DATA FOR ANALYSIS:
= Beginning of Section =

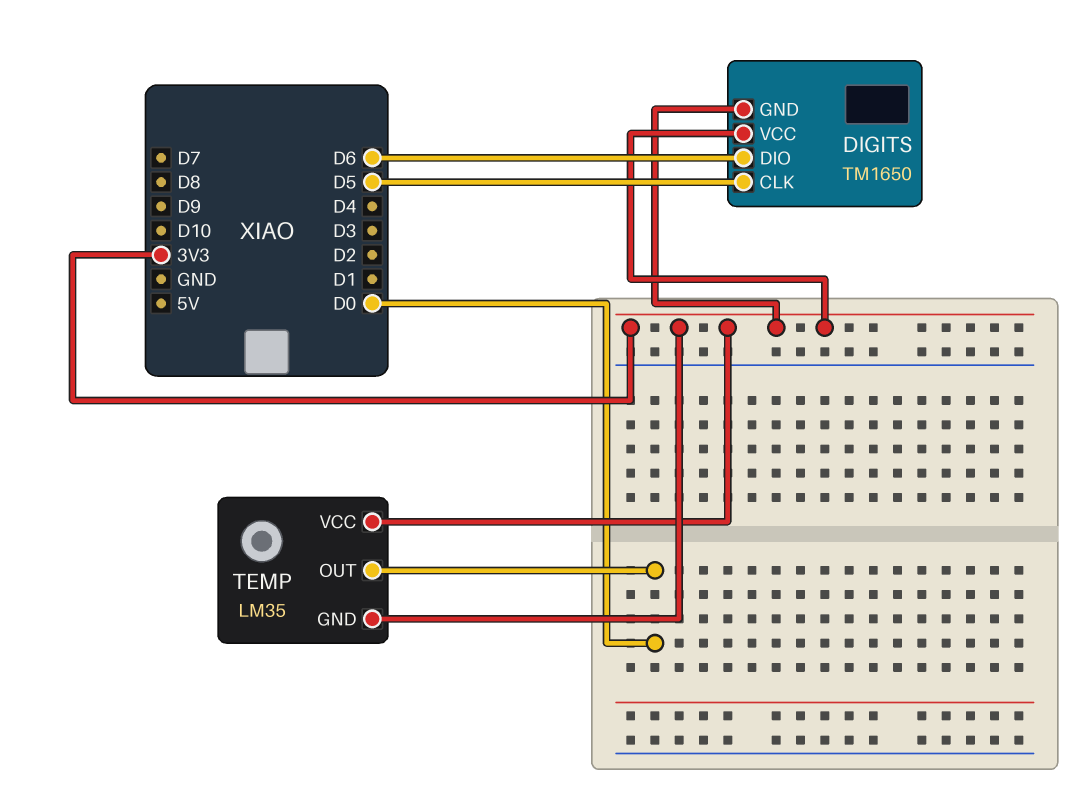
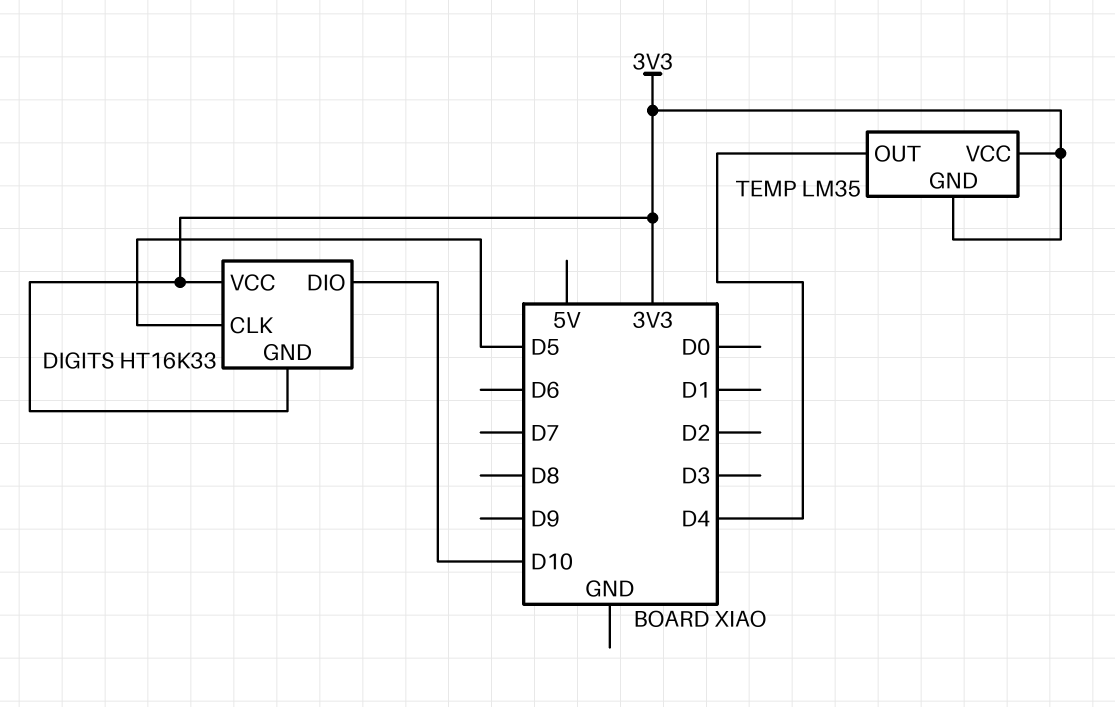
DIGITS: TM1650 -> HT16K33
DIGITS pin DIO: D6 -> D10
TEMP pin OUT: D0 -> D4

= End of Section =
= Beginning of Section =

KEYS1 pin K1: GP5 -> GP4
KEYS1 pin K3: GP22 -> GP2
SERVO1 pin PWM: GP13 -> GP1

= End of Section =

WHAT TO PRODUCE: Lines to set down from above: the line with "DIGITS: TM1650 -> HT16K33", the line with "TEMP pin OUT: D0 -> D4", and every line between, each exactly as written.

WRITTEN RESPONSE:
DIGITS: TM1650 -> HT16K33
DIGITS pin DIO: D6 -> D10
TEMP pin OUT: D0 -> D4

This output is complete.